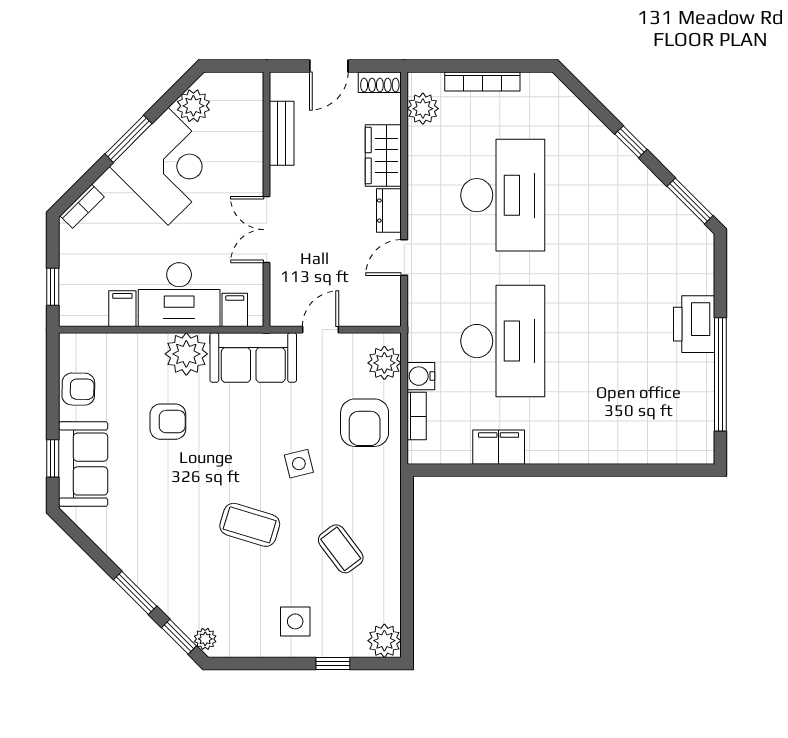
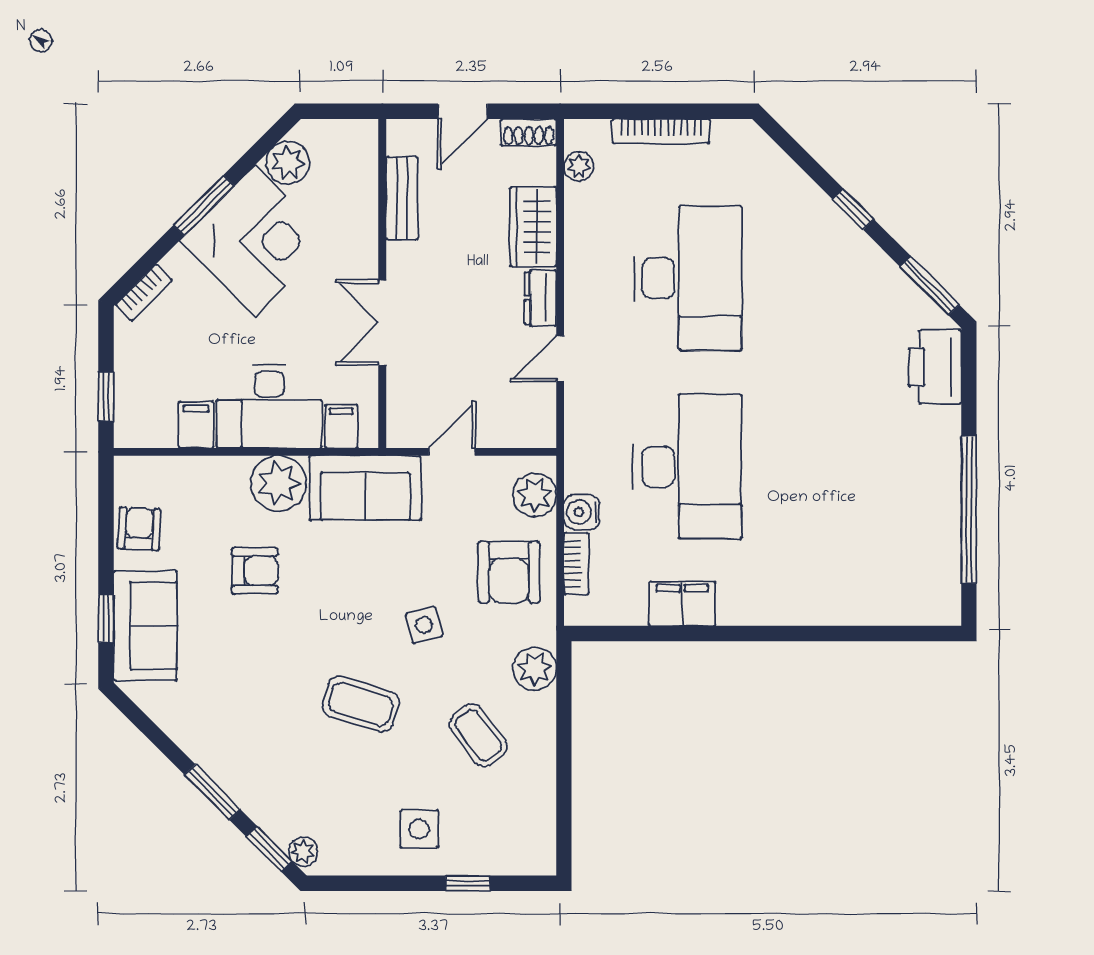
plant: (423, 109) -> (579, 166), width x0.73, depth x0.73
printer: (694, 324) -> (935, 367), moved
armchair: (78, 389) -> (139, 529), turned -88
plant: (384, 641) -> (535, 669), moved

+ + + + +

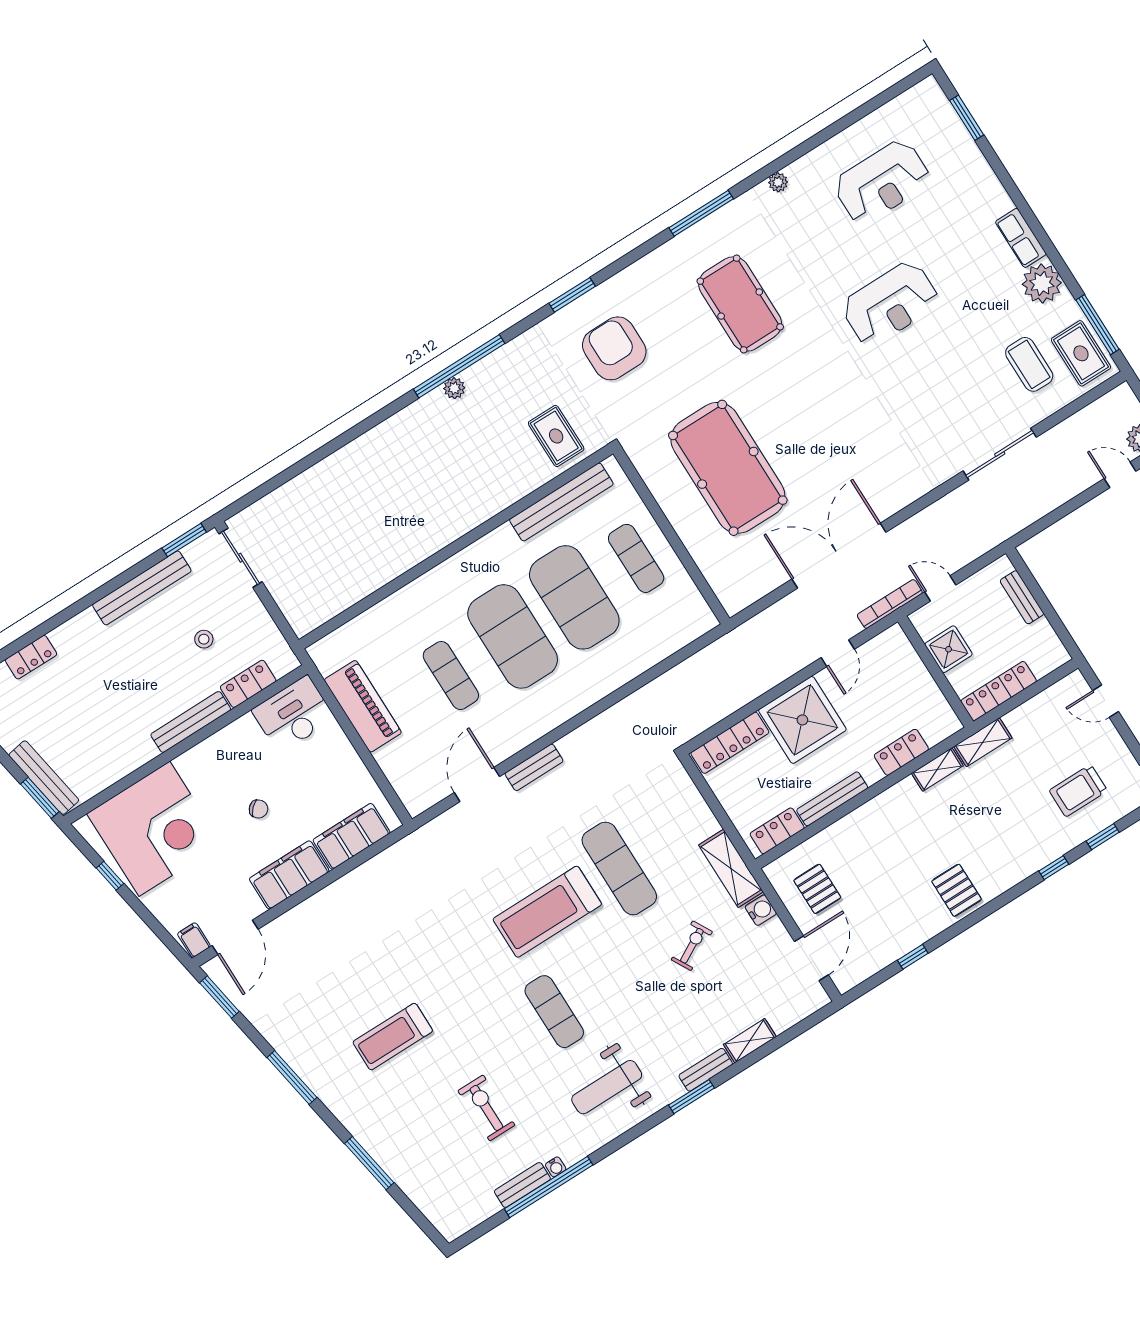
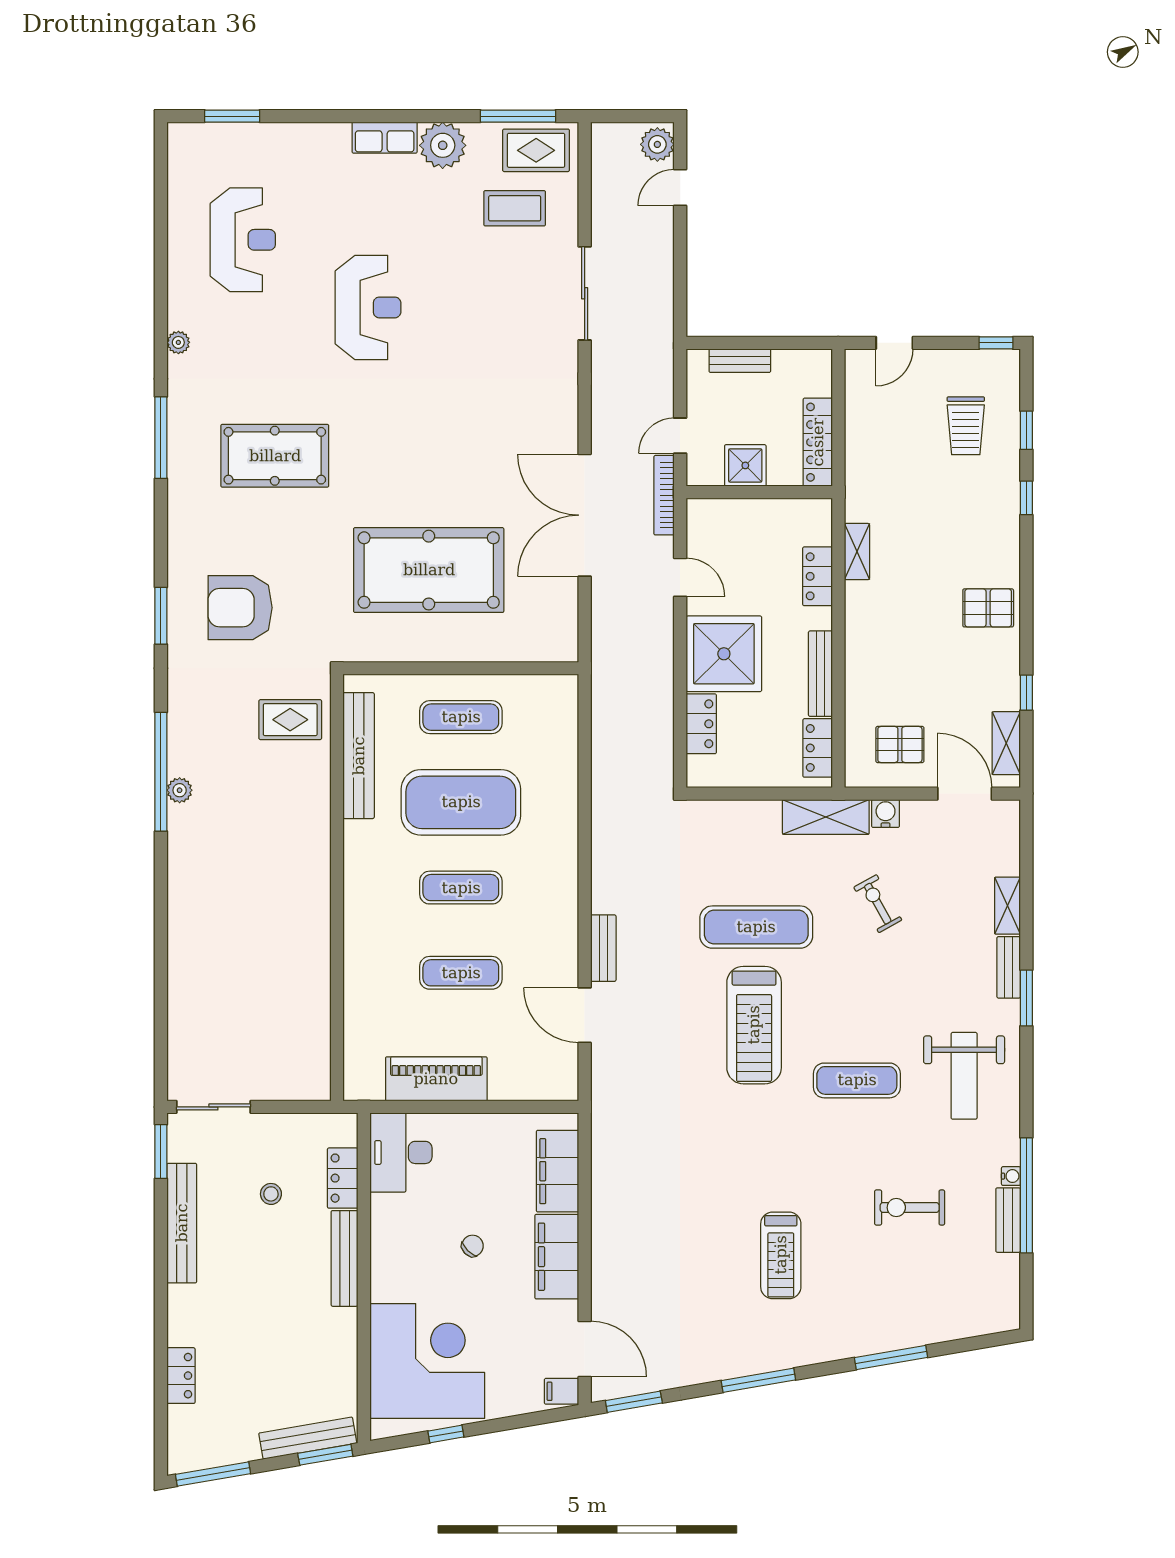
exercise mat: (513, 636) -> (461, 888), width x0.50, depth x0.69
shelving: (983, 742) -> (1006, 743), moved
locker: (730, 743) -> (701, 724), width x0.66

+ + + + +

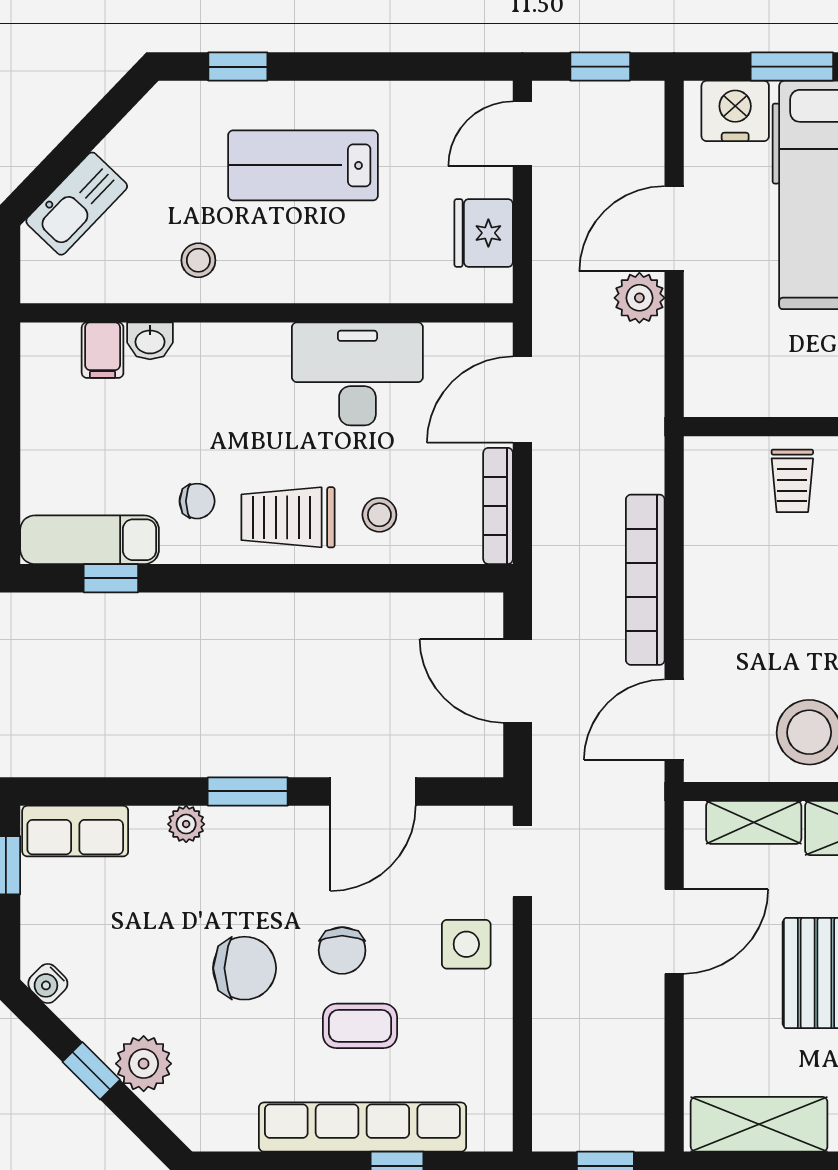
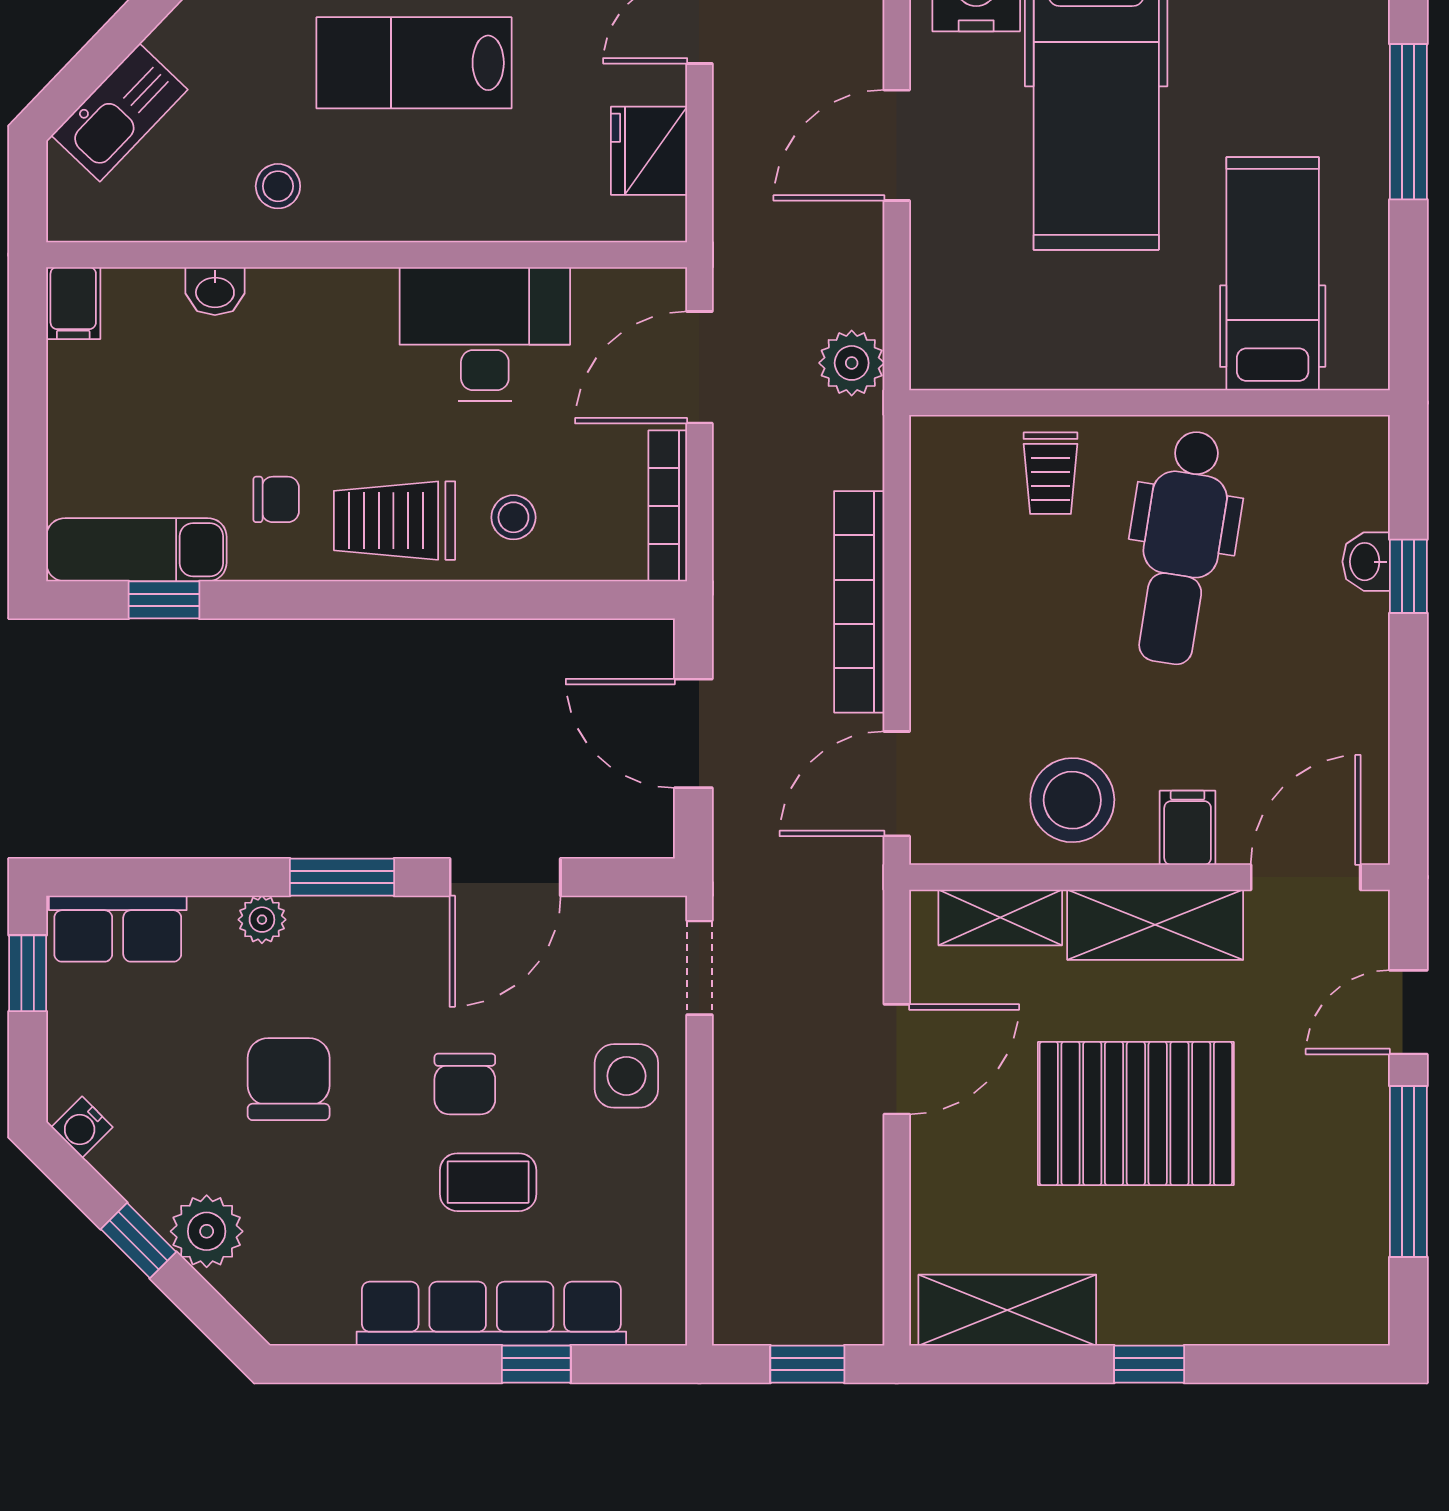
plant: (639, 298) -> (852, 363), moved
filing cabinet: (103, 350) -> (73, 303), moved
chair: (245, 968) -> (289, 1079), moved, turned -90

+ + + + +

Work instruction
Using the entries above, extract exactly the span from the line with "printer: (694, 324) -> (935, 367), moved" to the line with "plant: (384, 641) -> (535, 669), moved", both lines included; leave out everything else.

Response for this exercise
printer: (694, 324) -> (935, 367), moved
armchair: (78, 389) -> (139, 529), turned -88
plant: (384, 641) -> (535, 669), moved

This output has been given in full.